### REQUIRED ACTION
Among the entries below, which lines run from the line with "JOY pin SW: 3V3 -> 11" through the line with "IMU pin SCL: RX -> MI"? Retype those, both ends included, exactly and without pictures.

Extracted records:

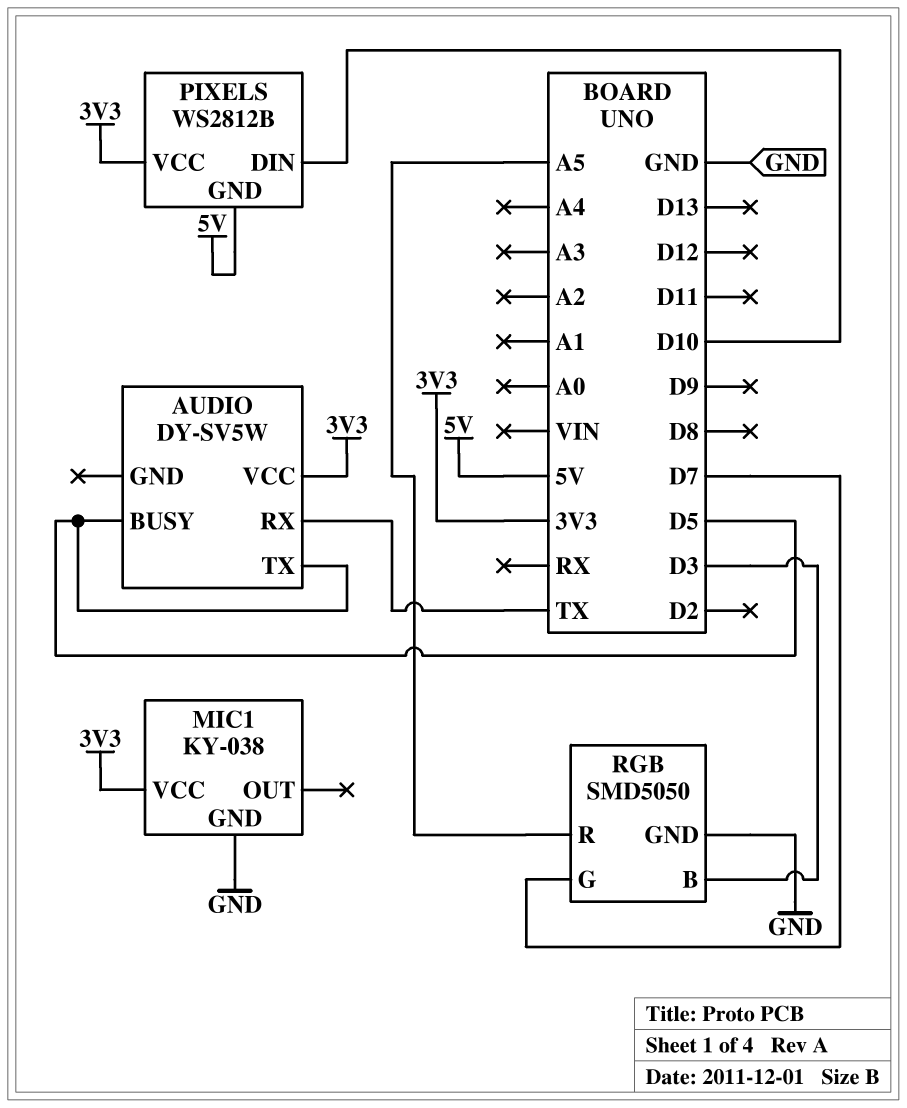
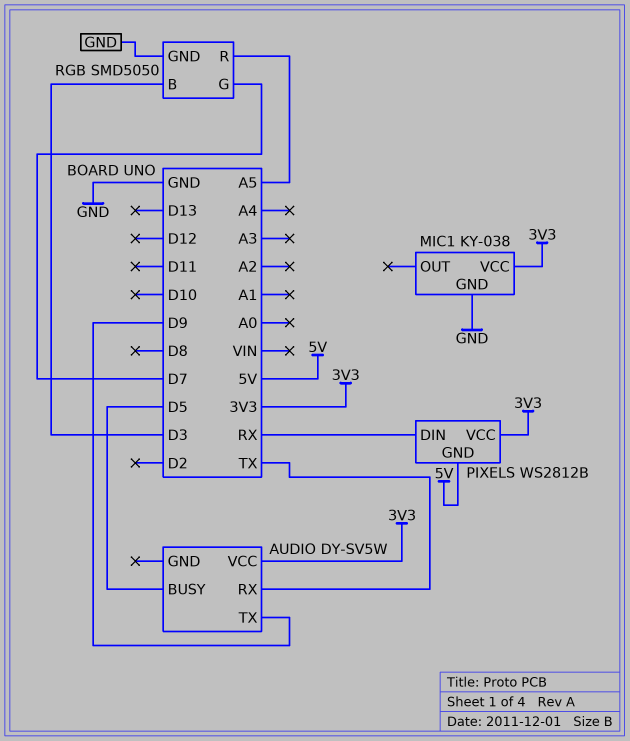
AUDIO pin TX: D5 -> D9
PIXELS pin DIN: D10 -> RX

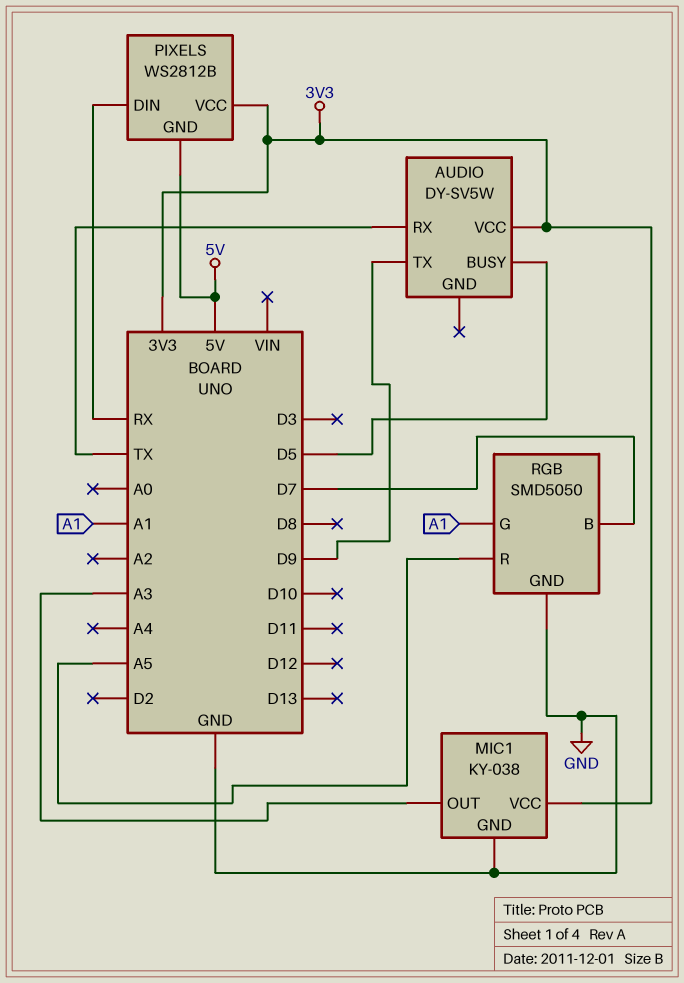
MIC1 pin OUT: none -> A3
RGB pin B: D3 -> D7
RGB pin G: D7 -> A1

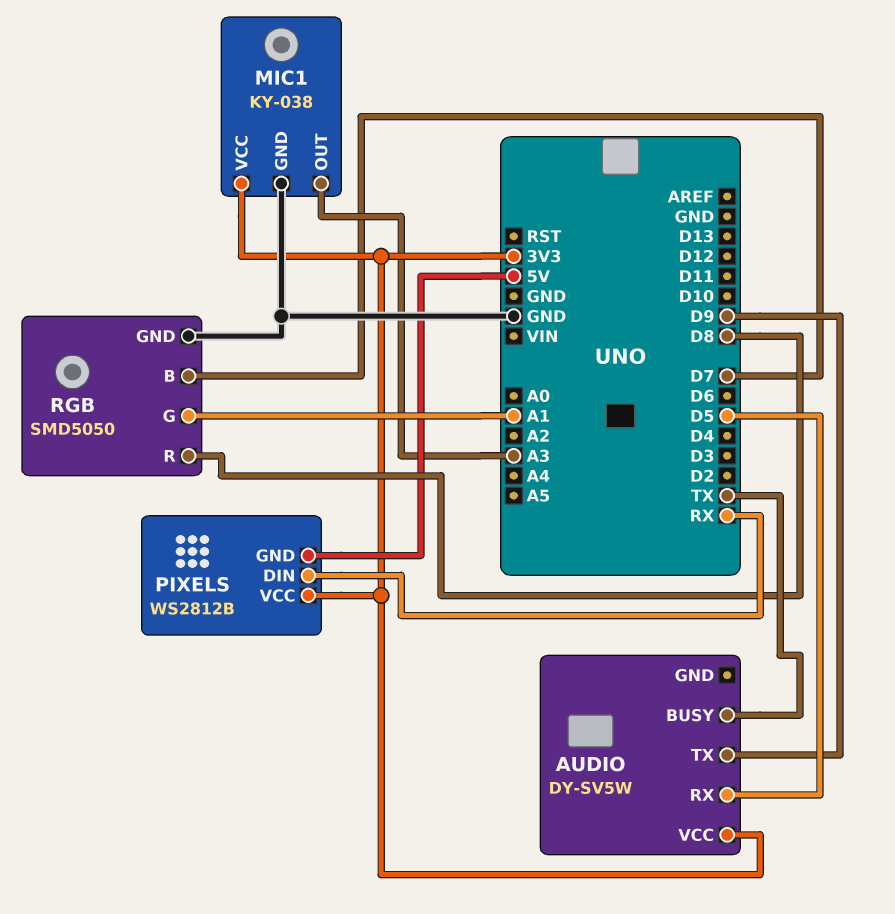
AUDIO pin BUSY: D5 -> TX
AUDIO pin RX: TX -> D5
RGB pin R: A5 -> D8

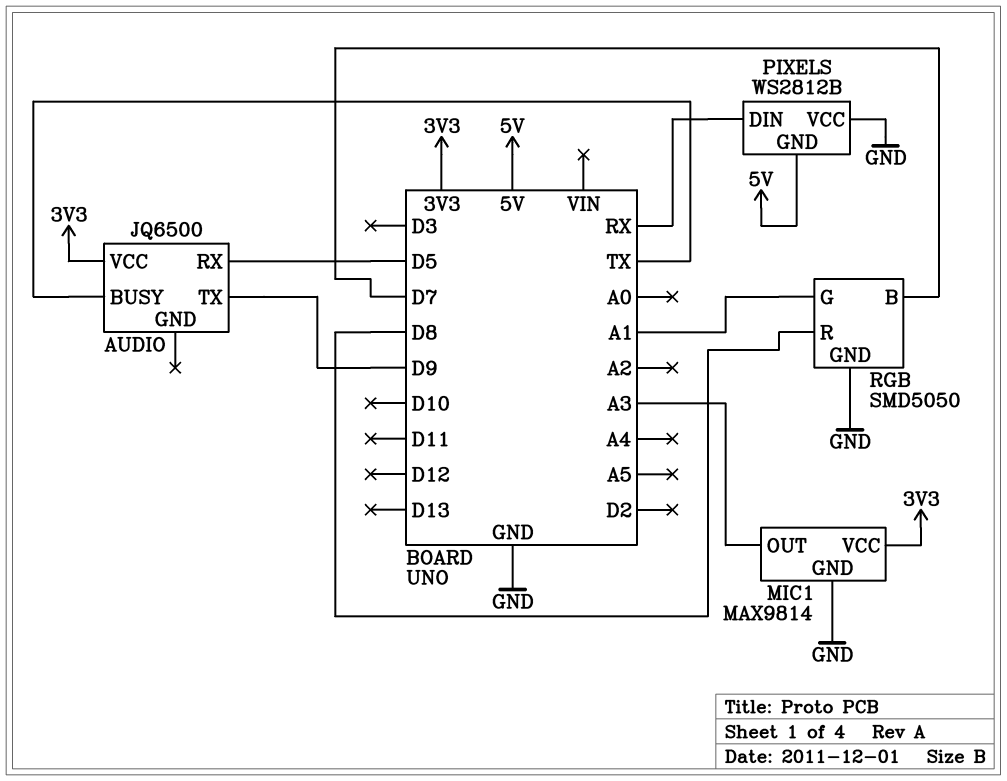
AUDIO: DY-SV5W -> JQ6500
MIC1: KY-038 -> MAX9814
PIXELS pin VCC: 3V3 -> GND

==

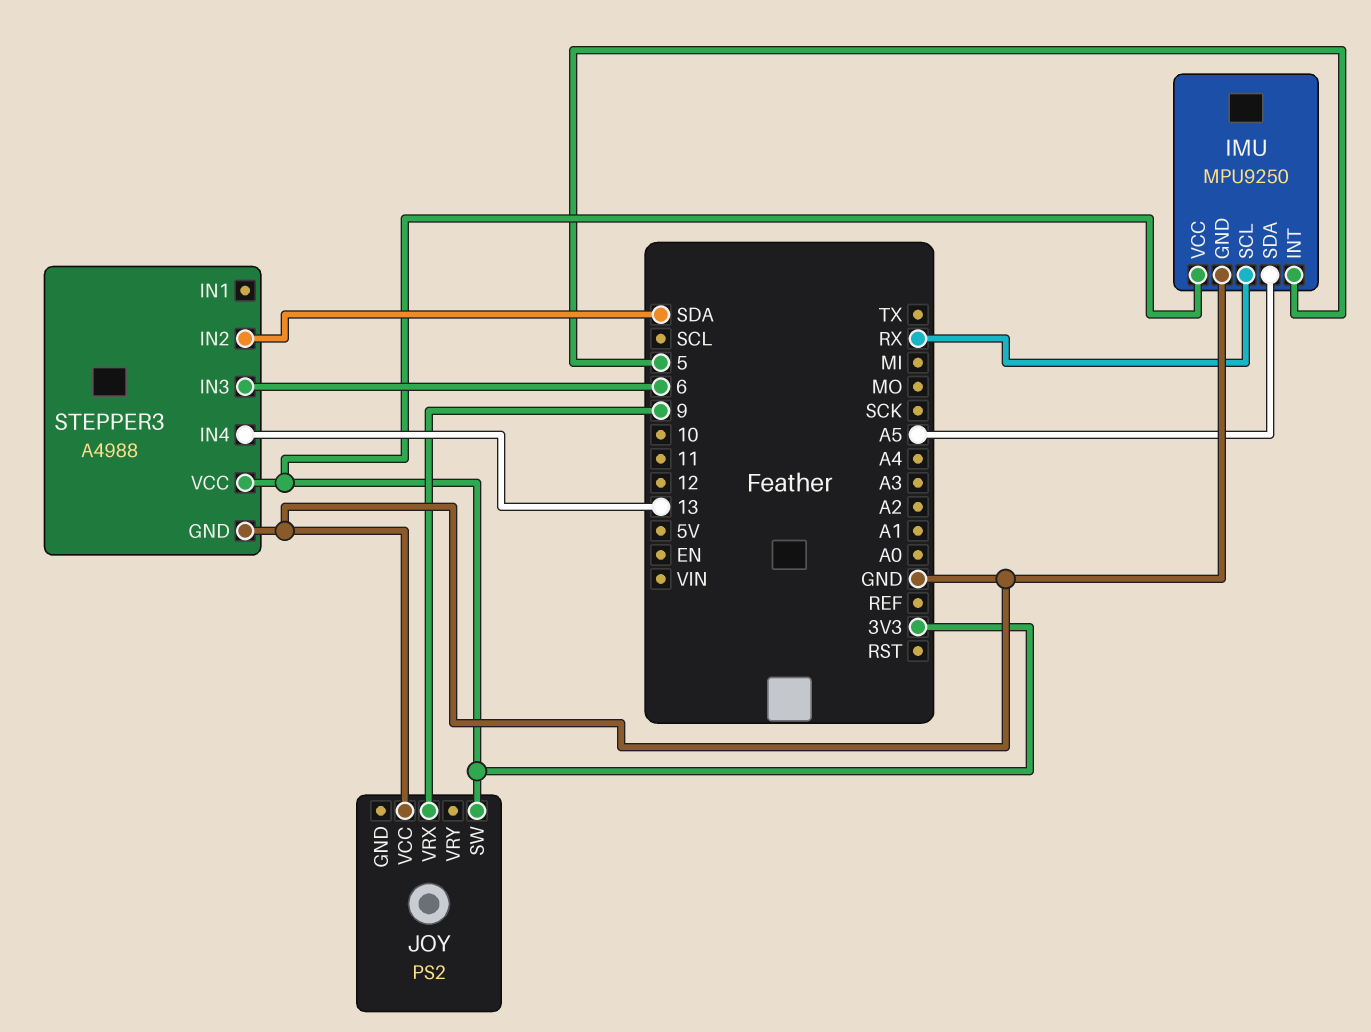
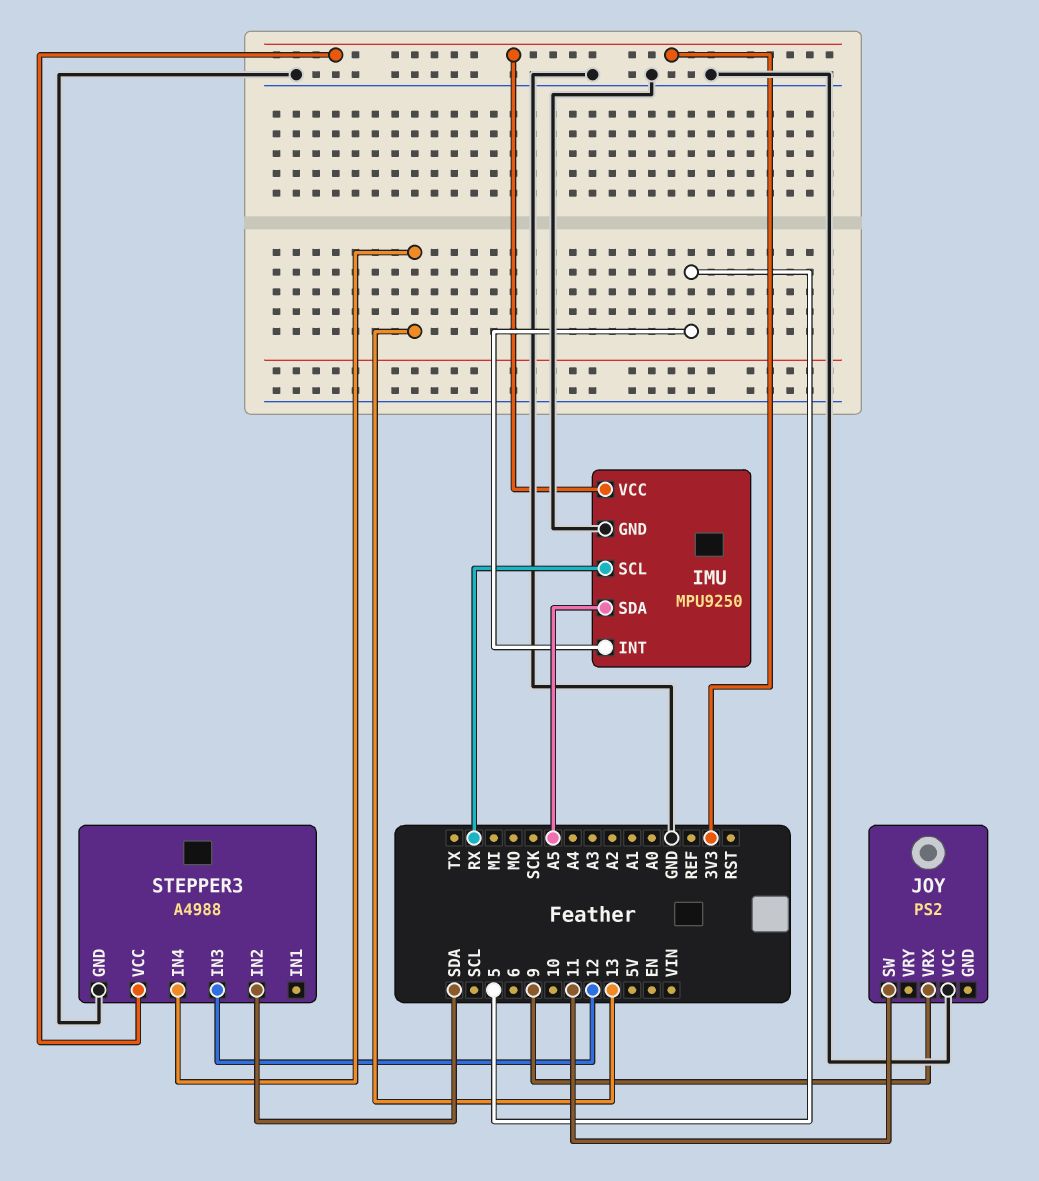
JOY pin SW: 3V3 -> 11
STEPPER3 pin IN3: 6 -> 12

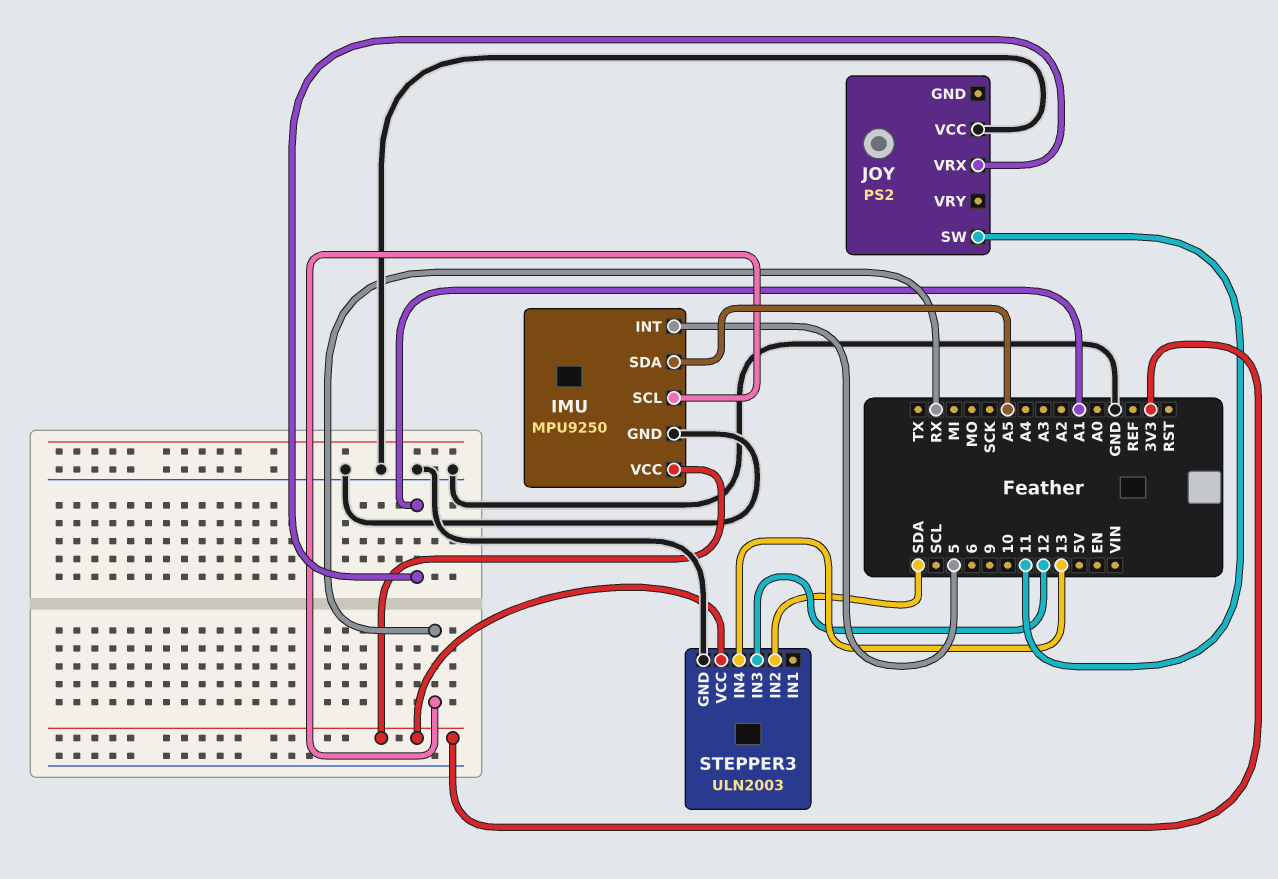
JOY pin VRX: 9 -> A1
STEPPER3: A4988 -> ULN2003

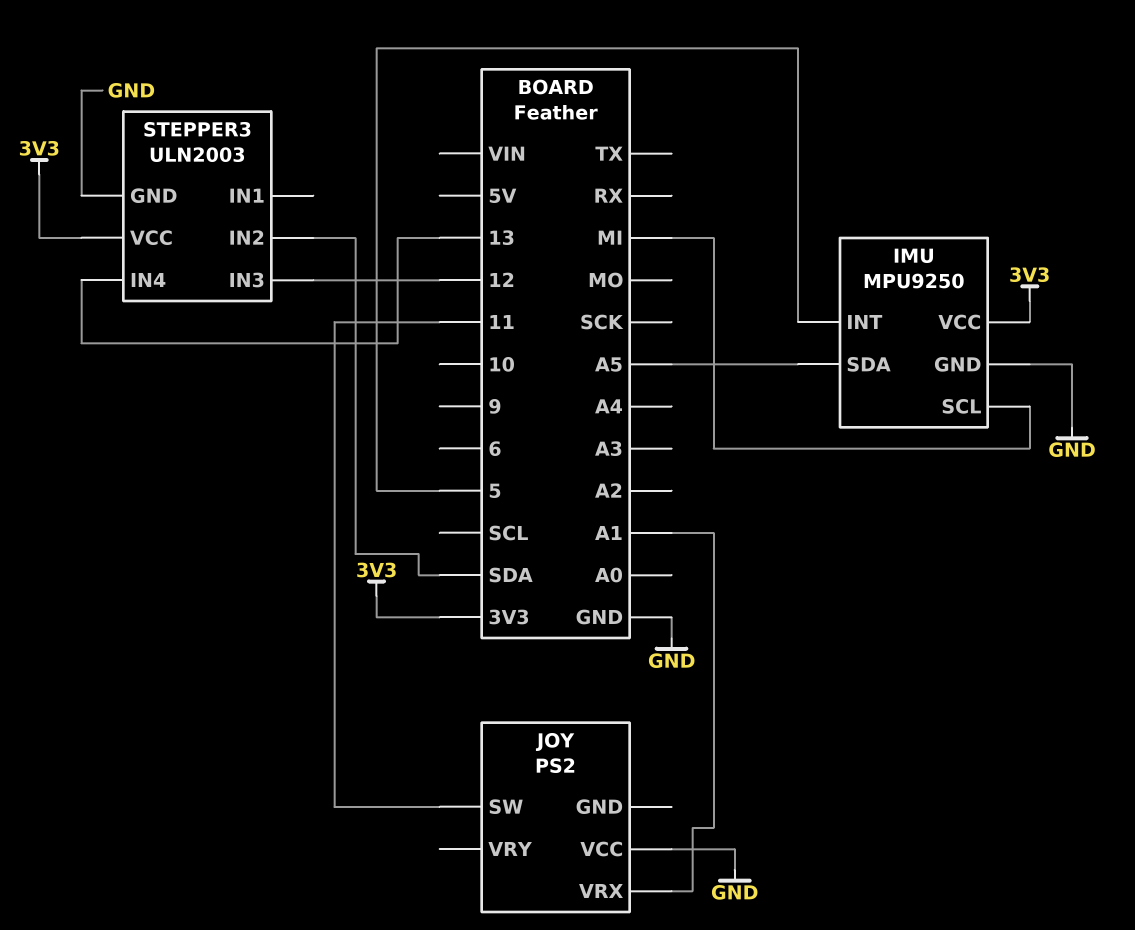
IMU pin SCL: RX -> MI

### WRITTEN REPLY
JOY pin SW: 3V3 -> 11
STEPPER3 pin IN3: 6 -> 12

JOY pin VRX: 9 -> A1
STEPPER3: A4988 -> ULN2003

IMU pin SCL: RX -> MI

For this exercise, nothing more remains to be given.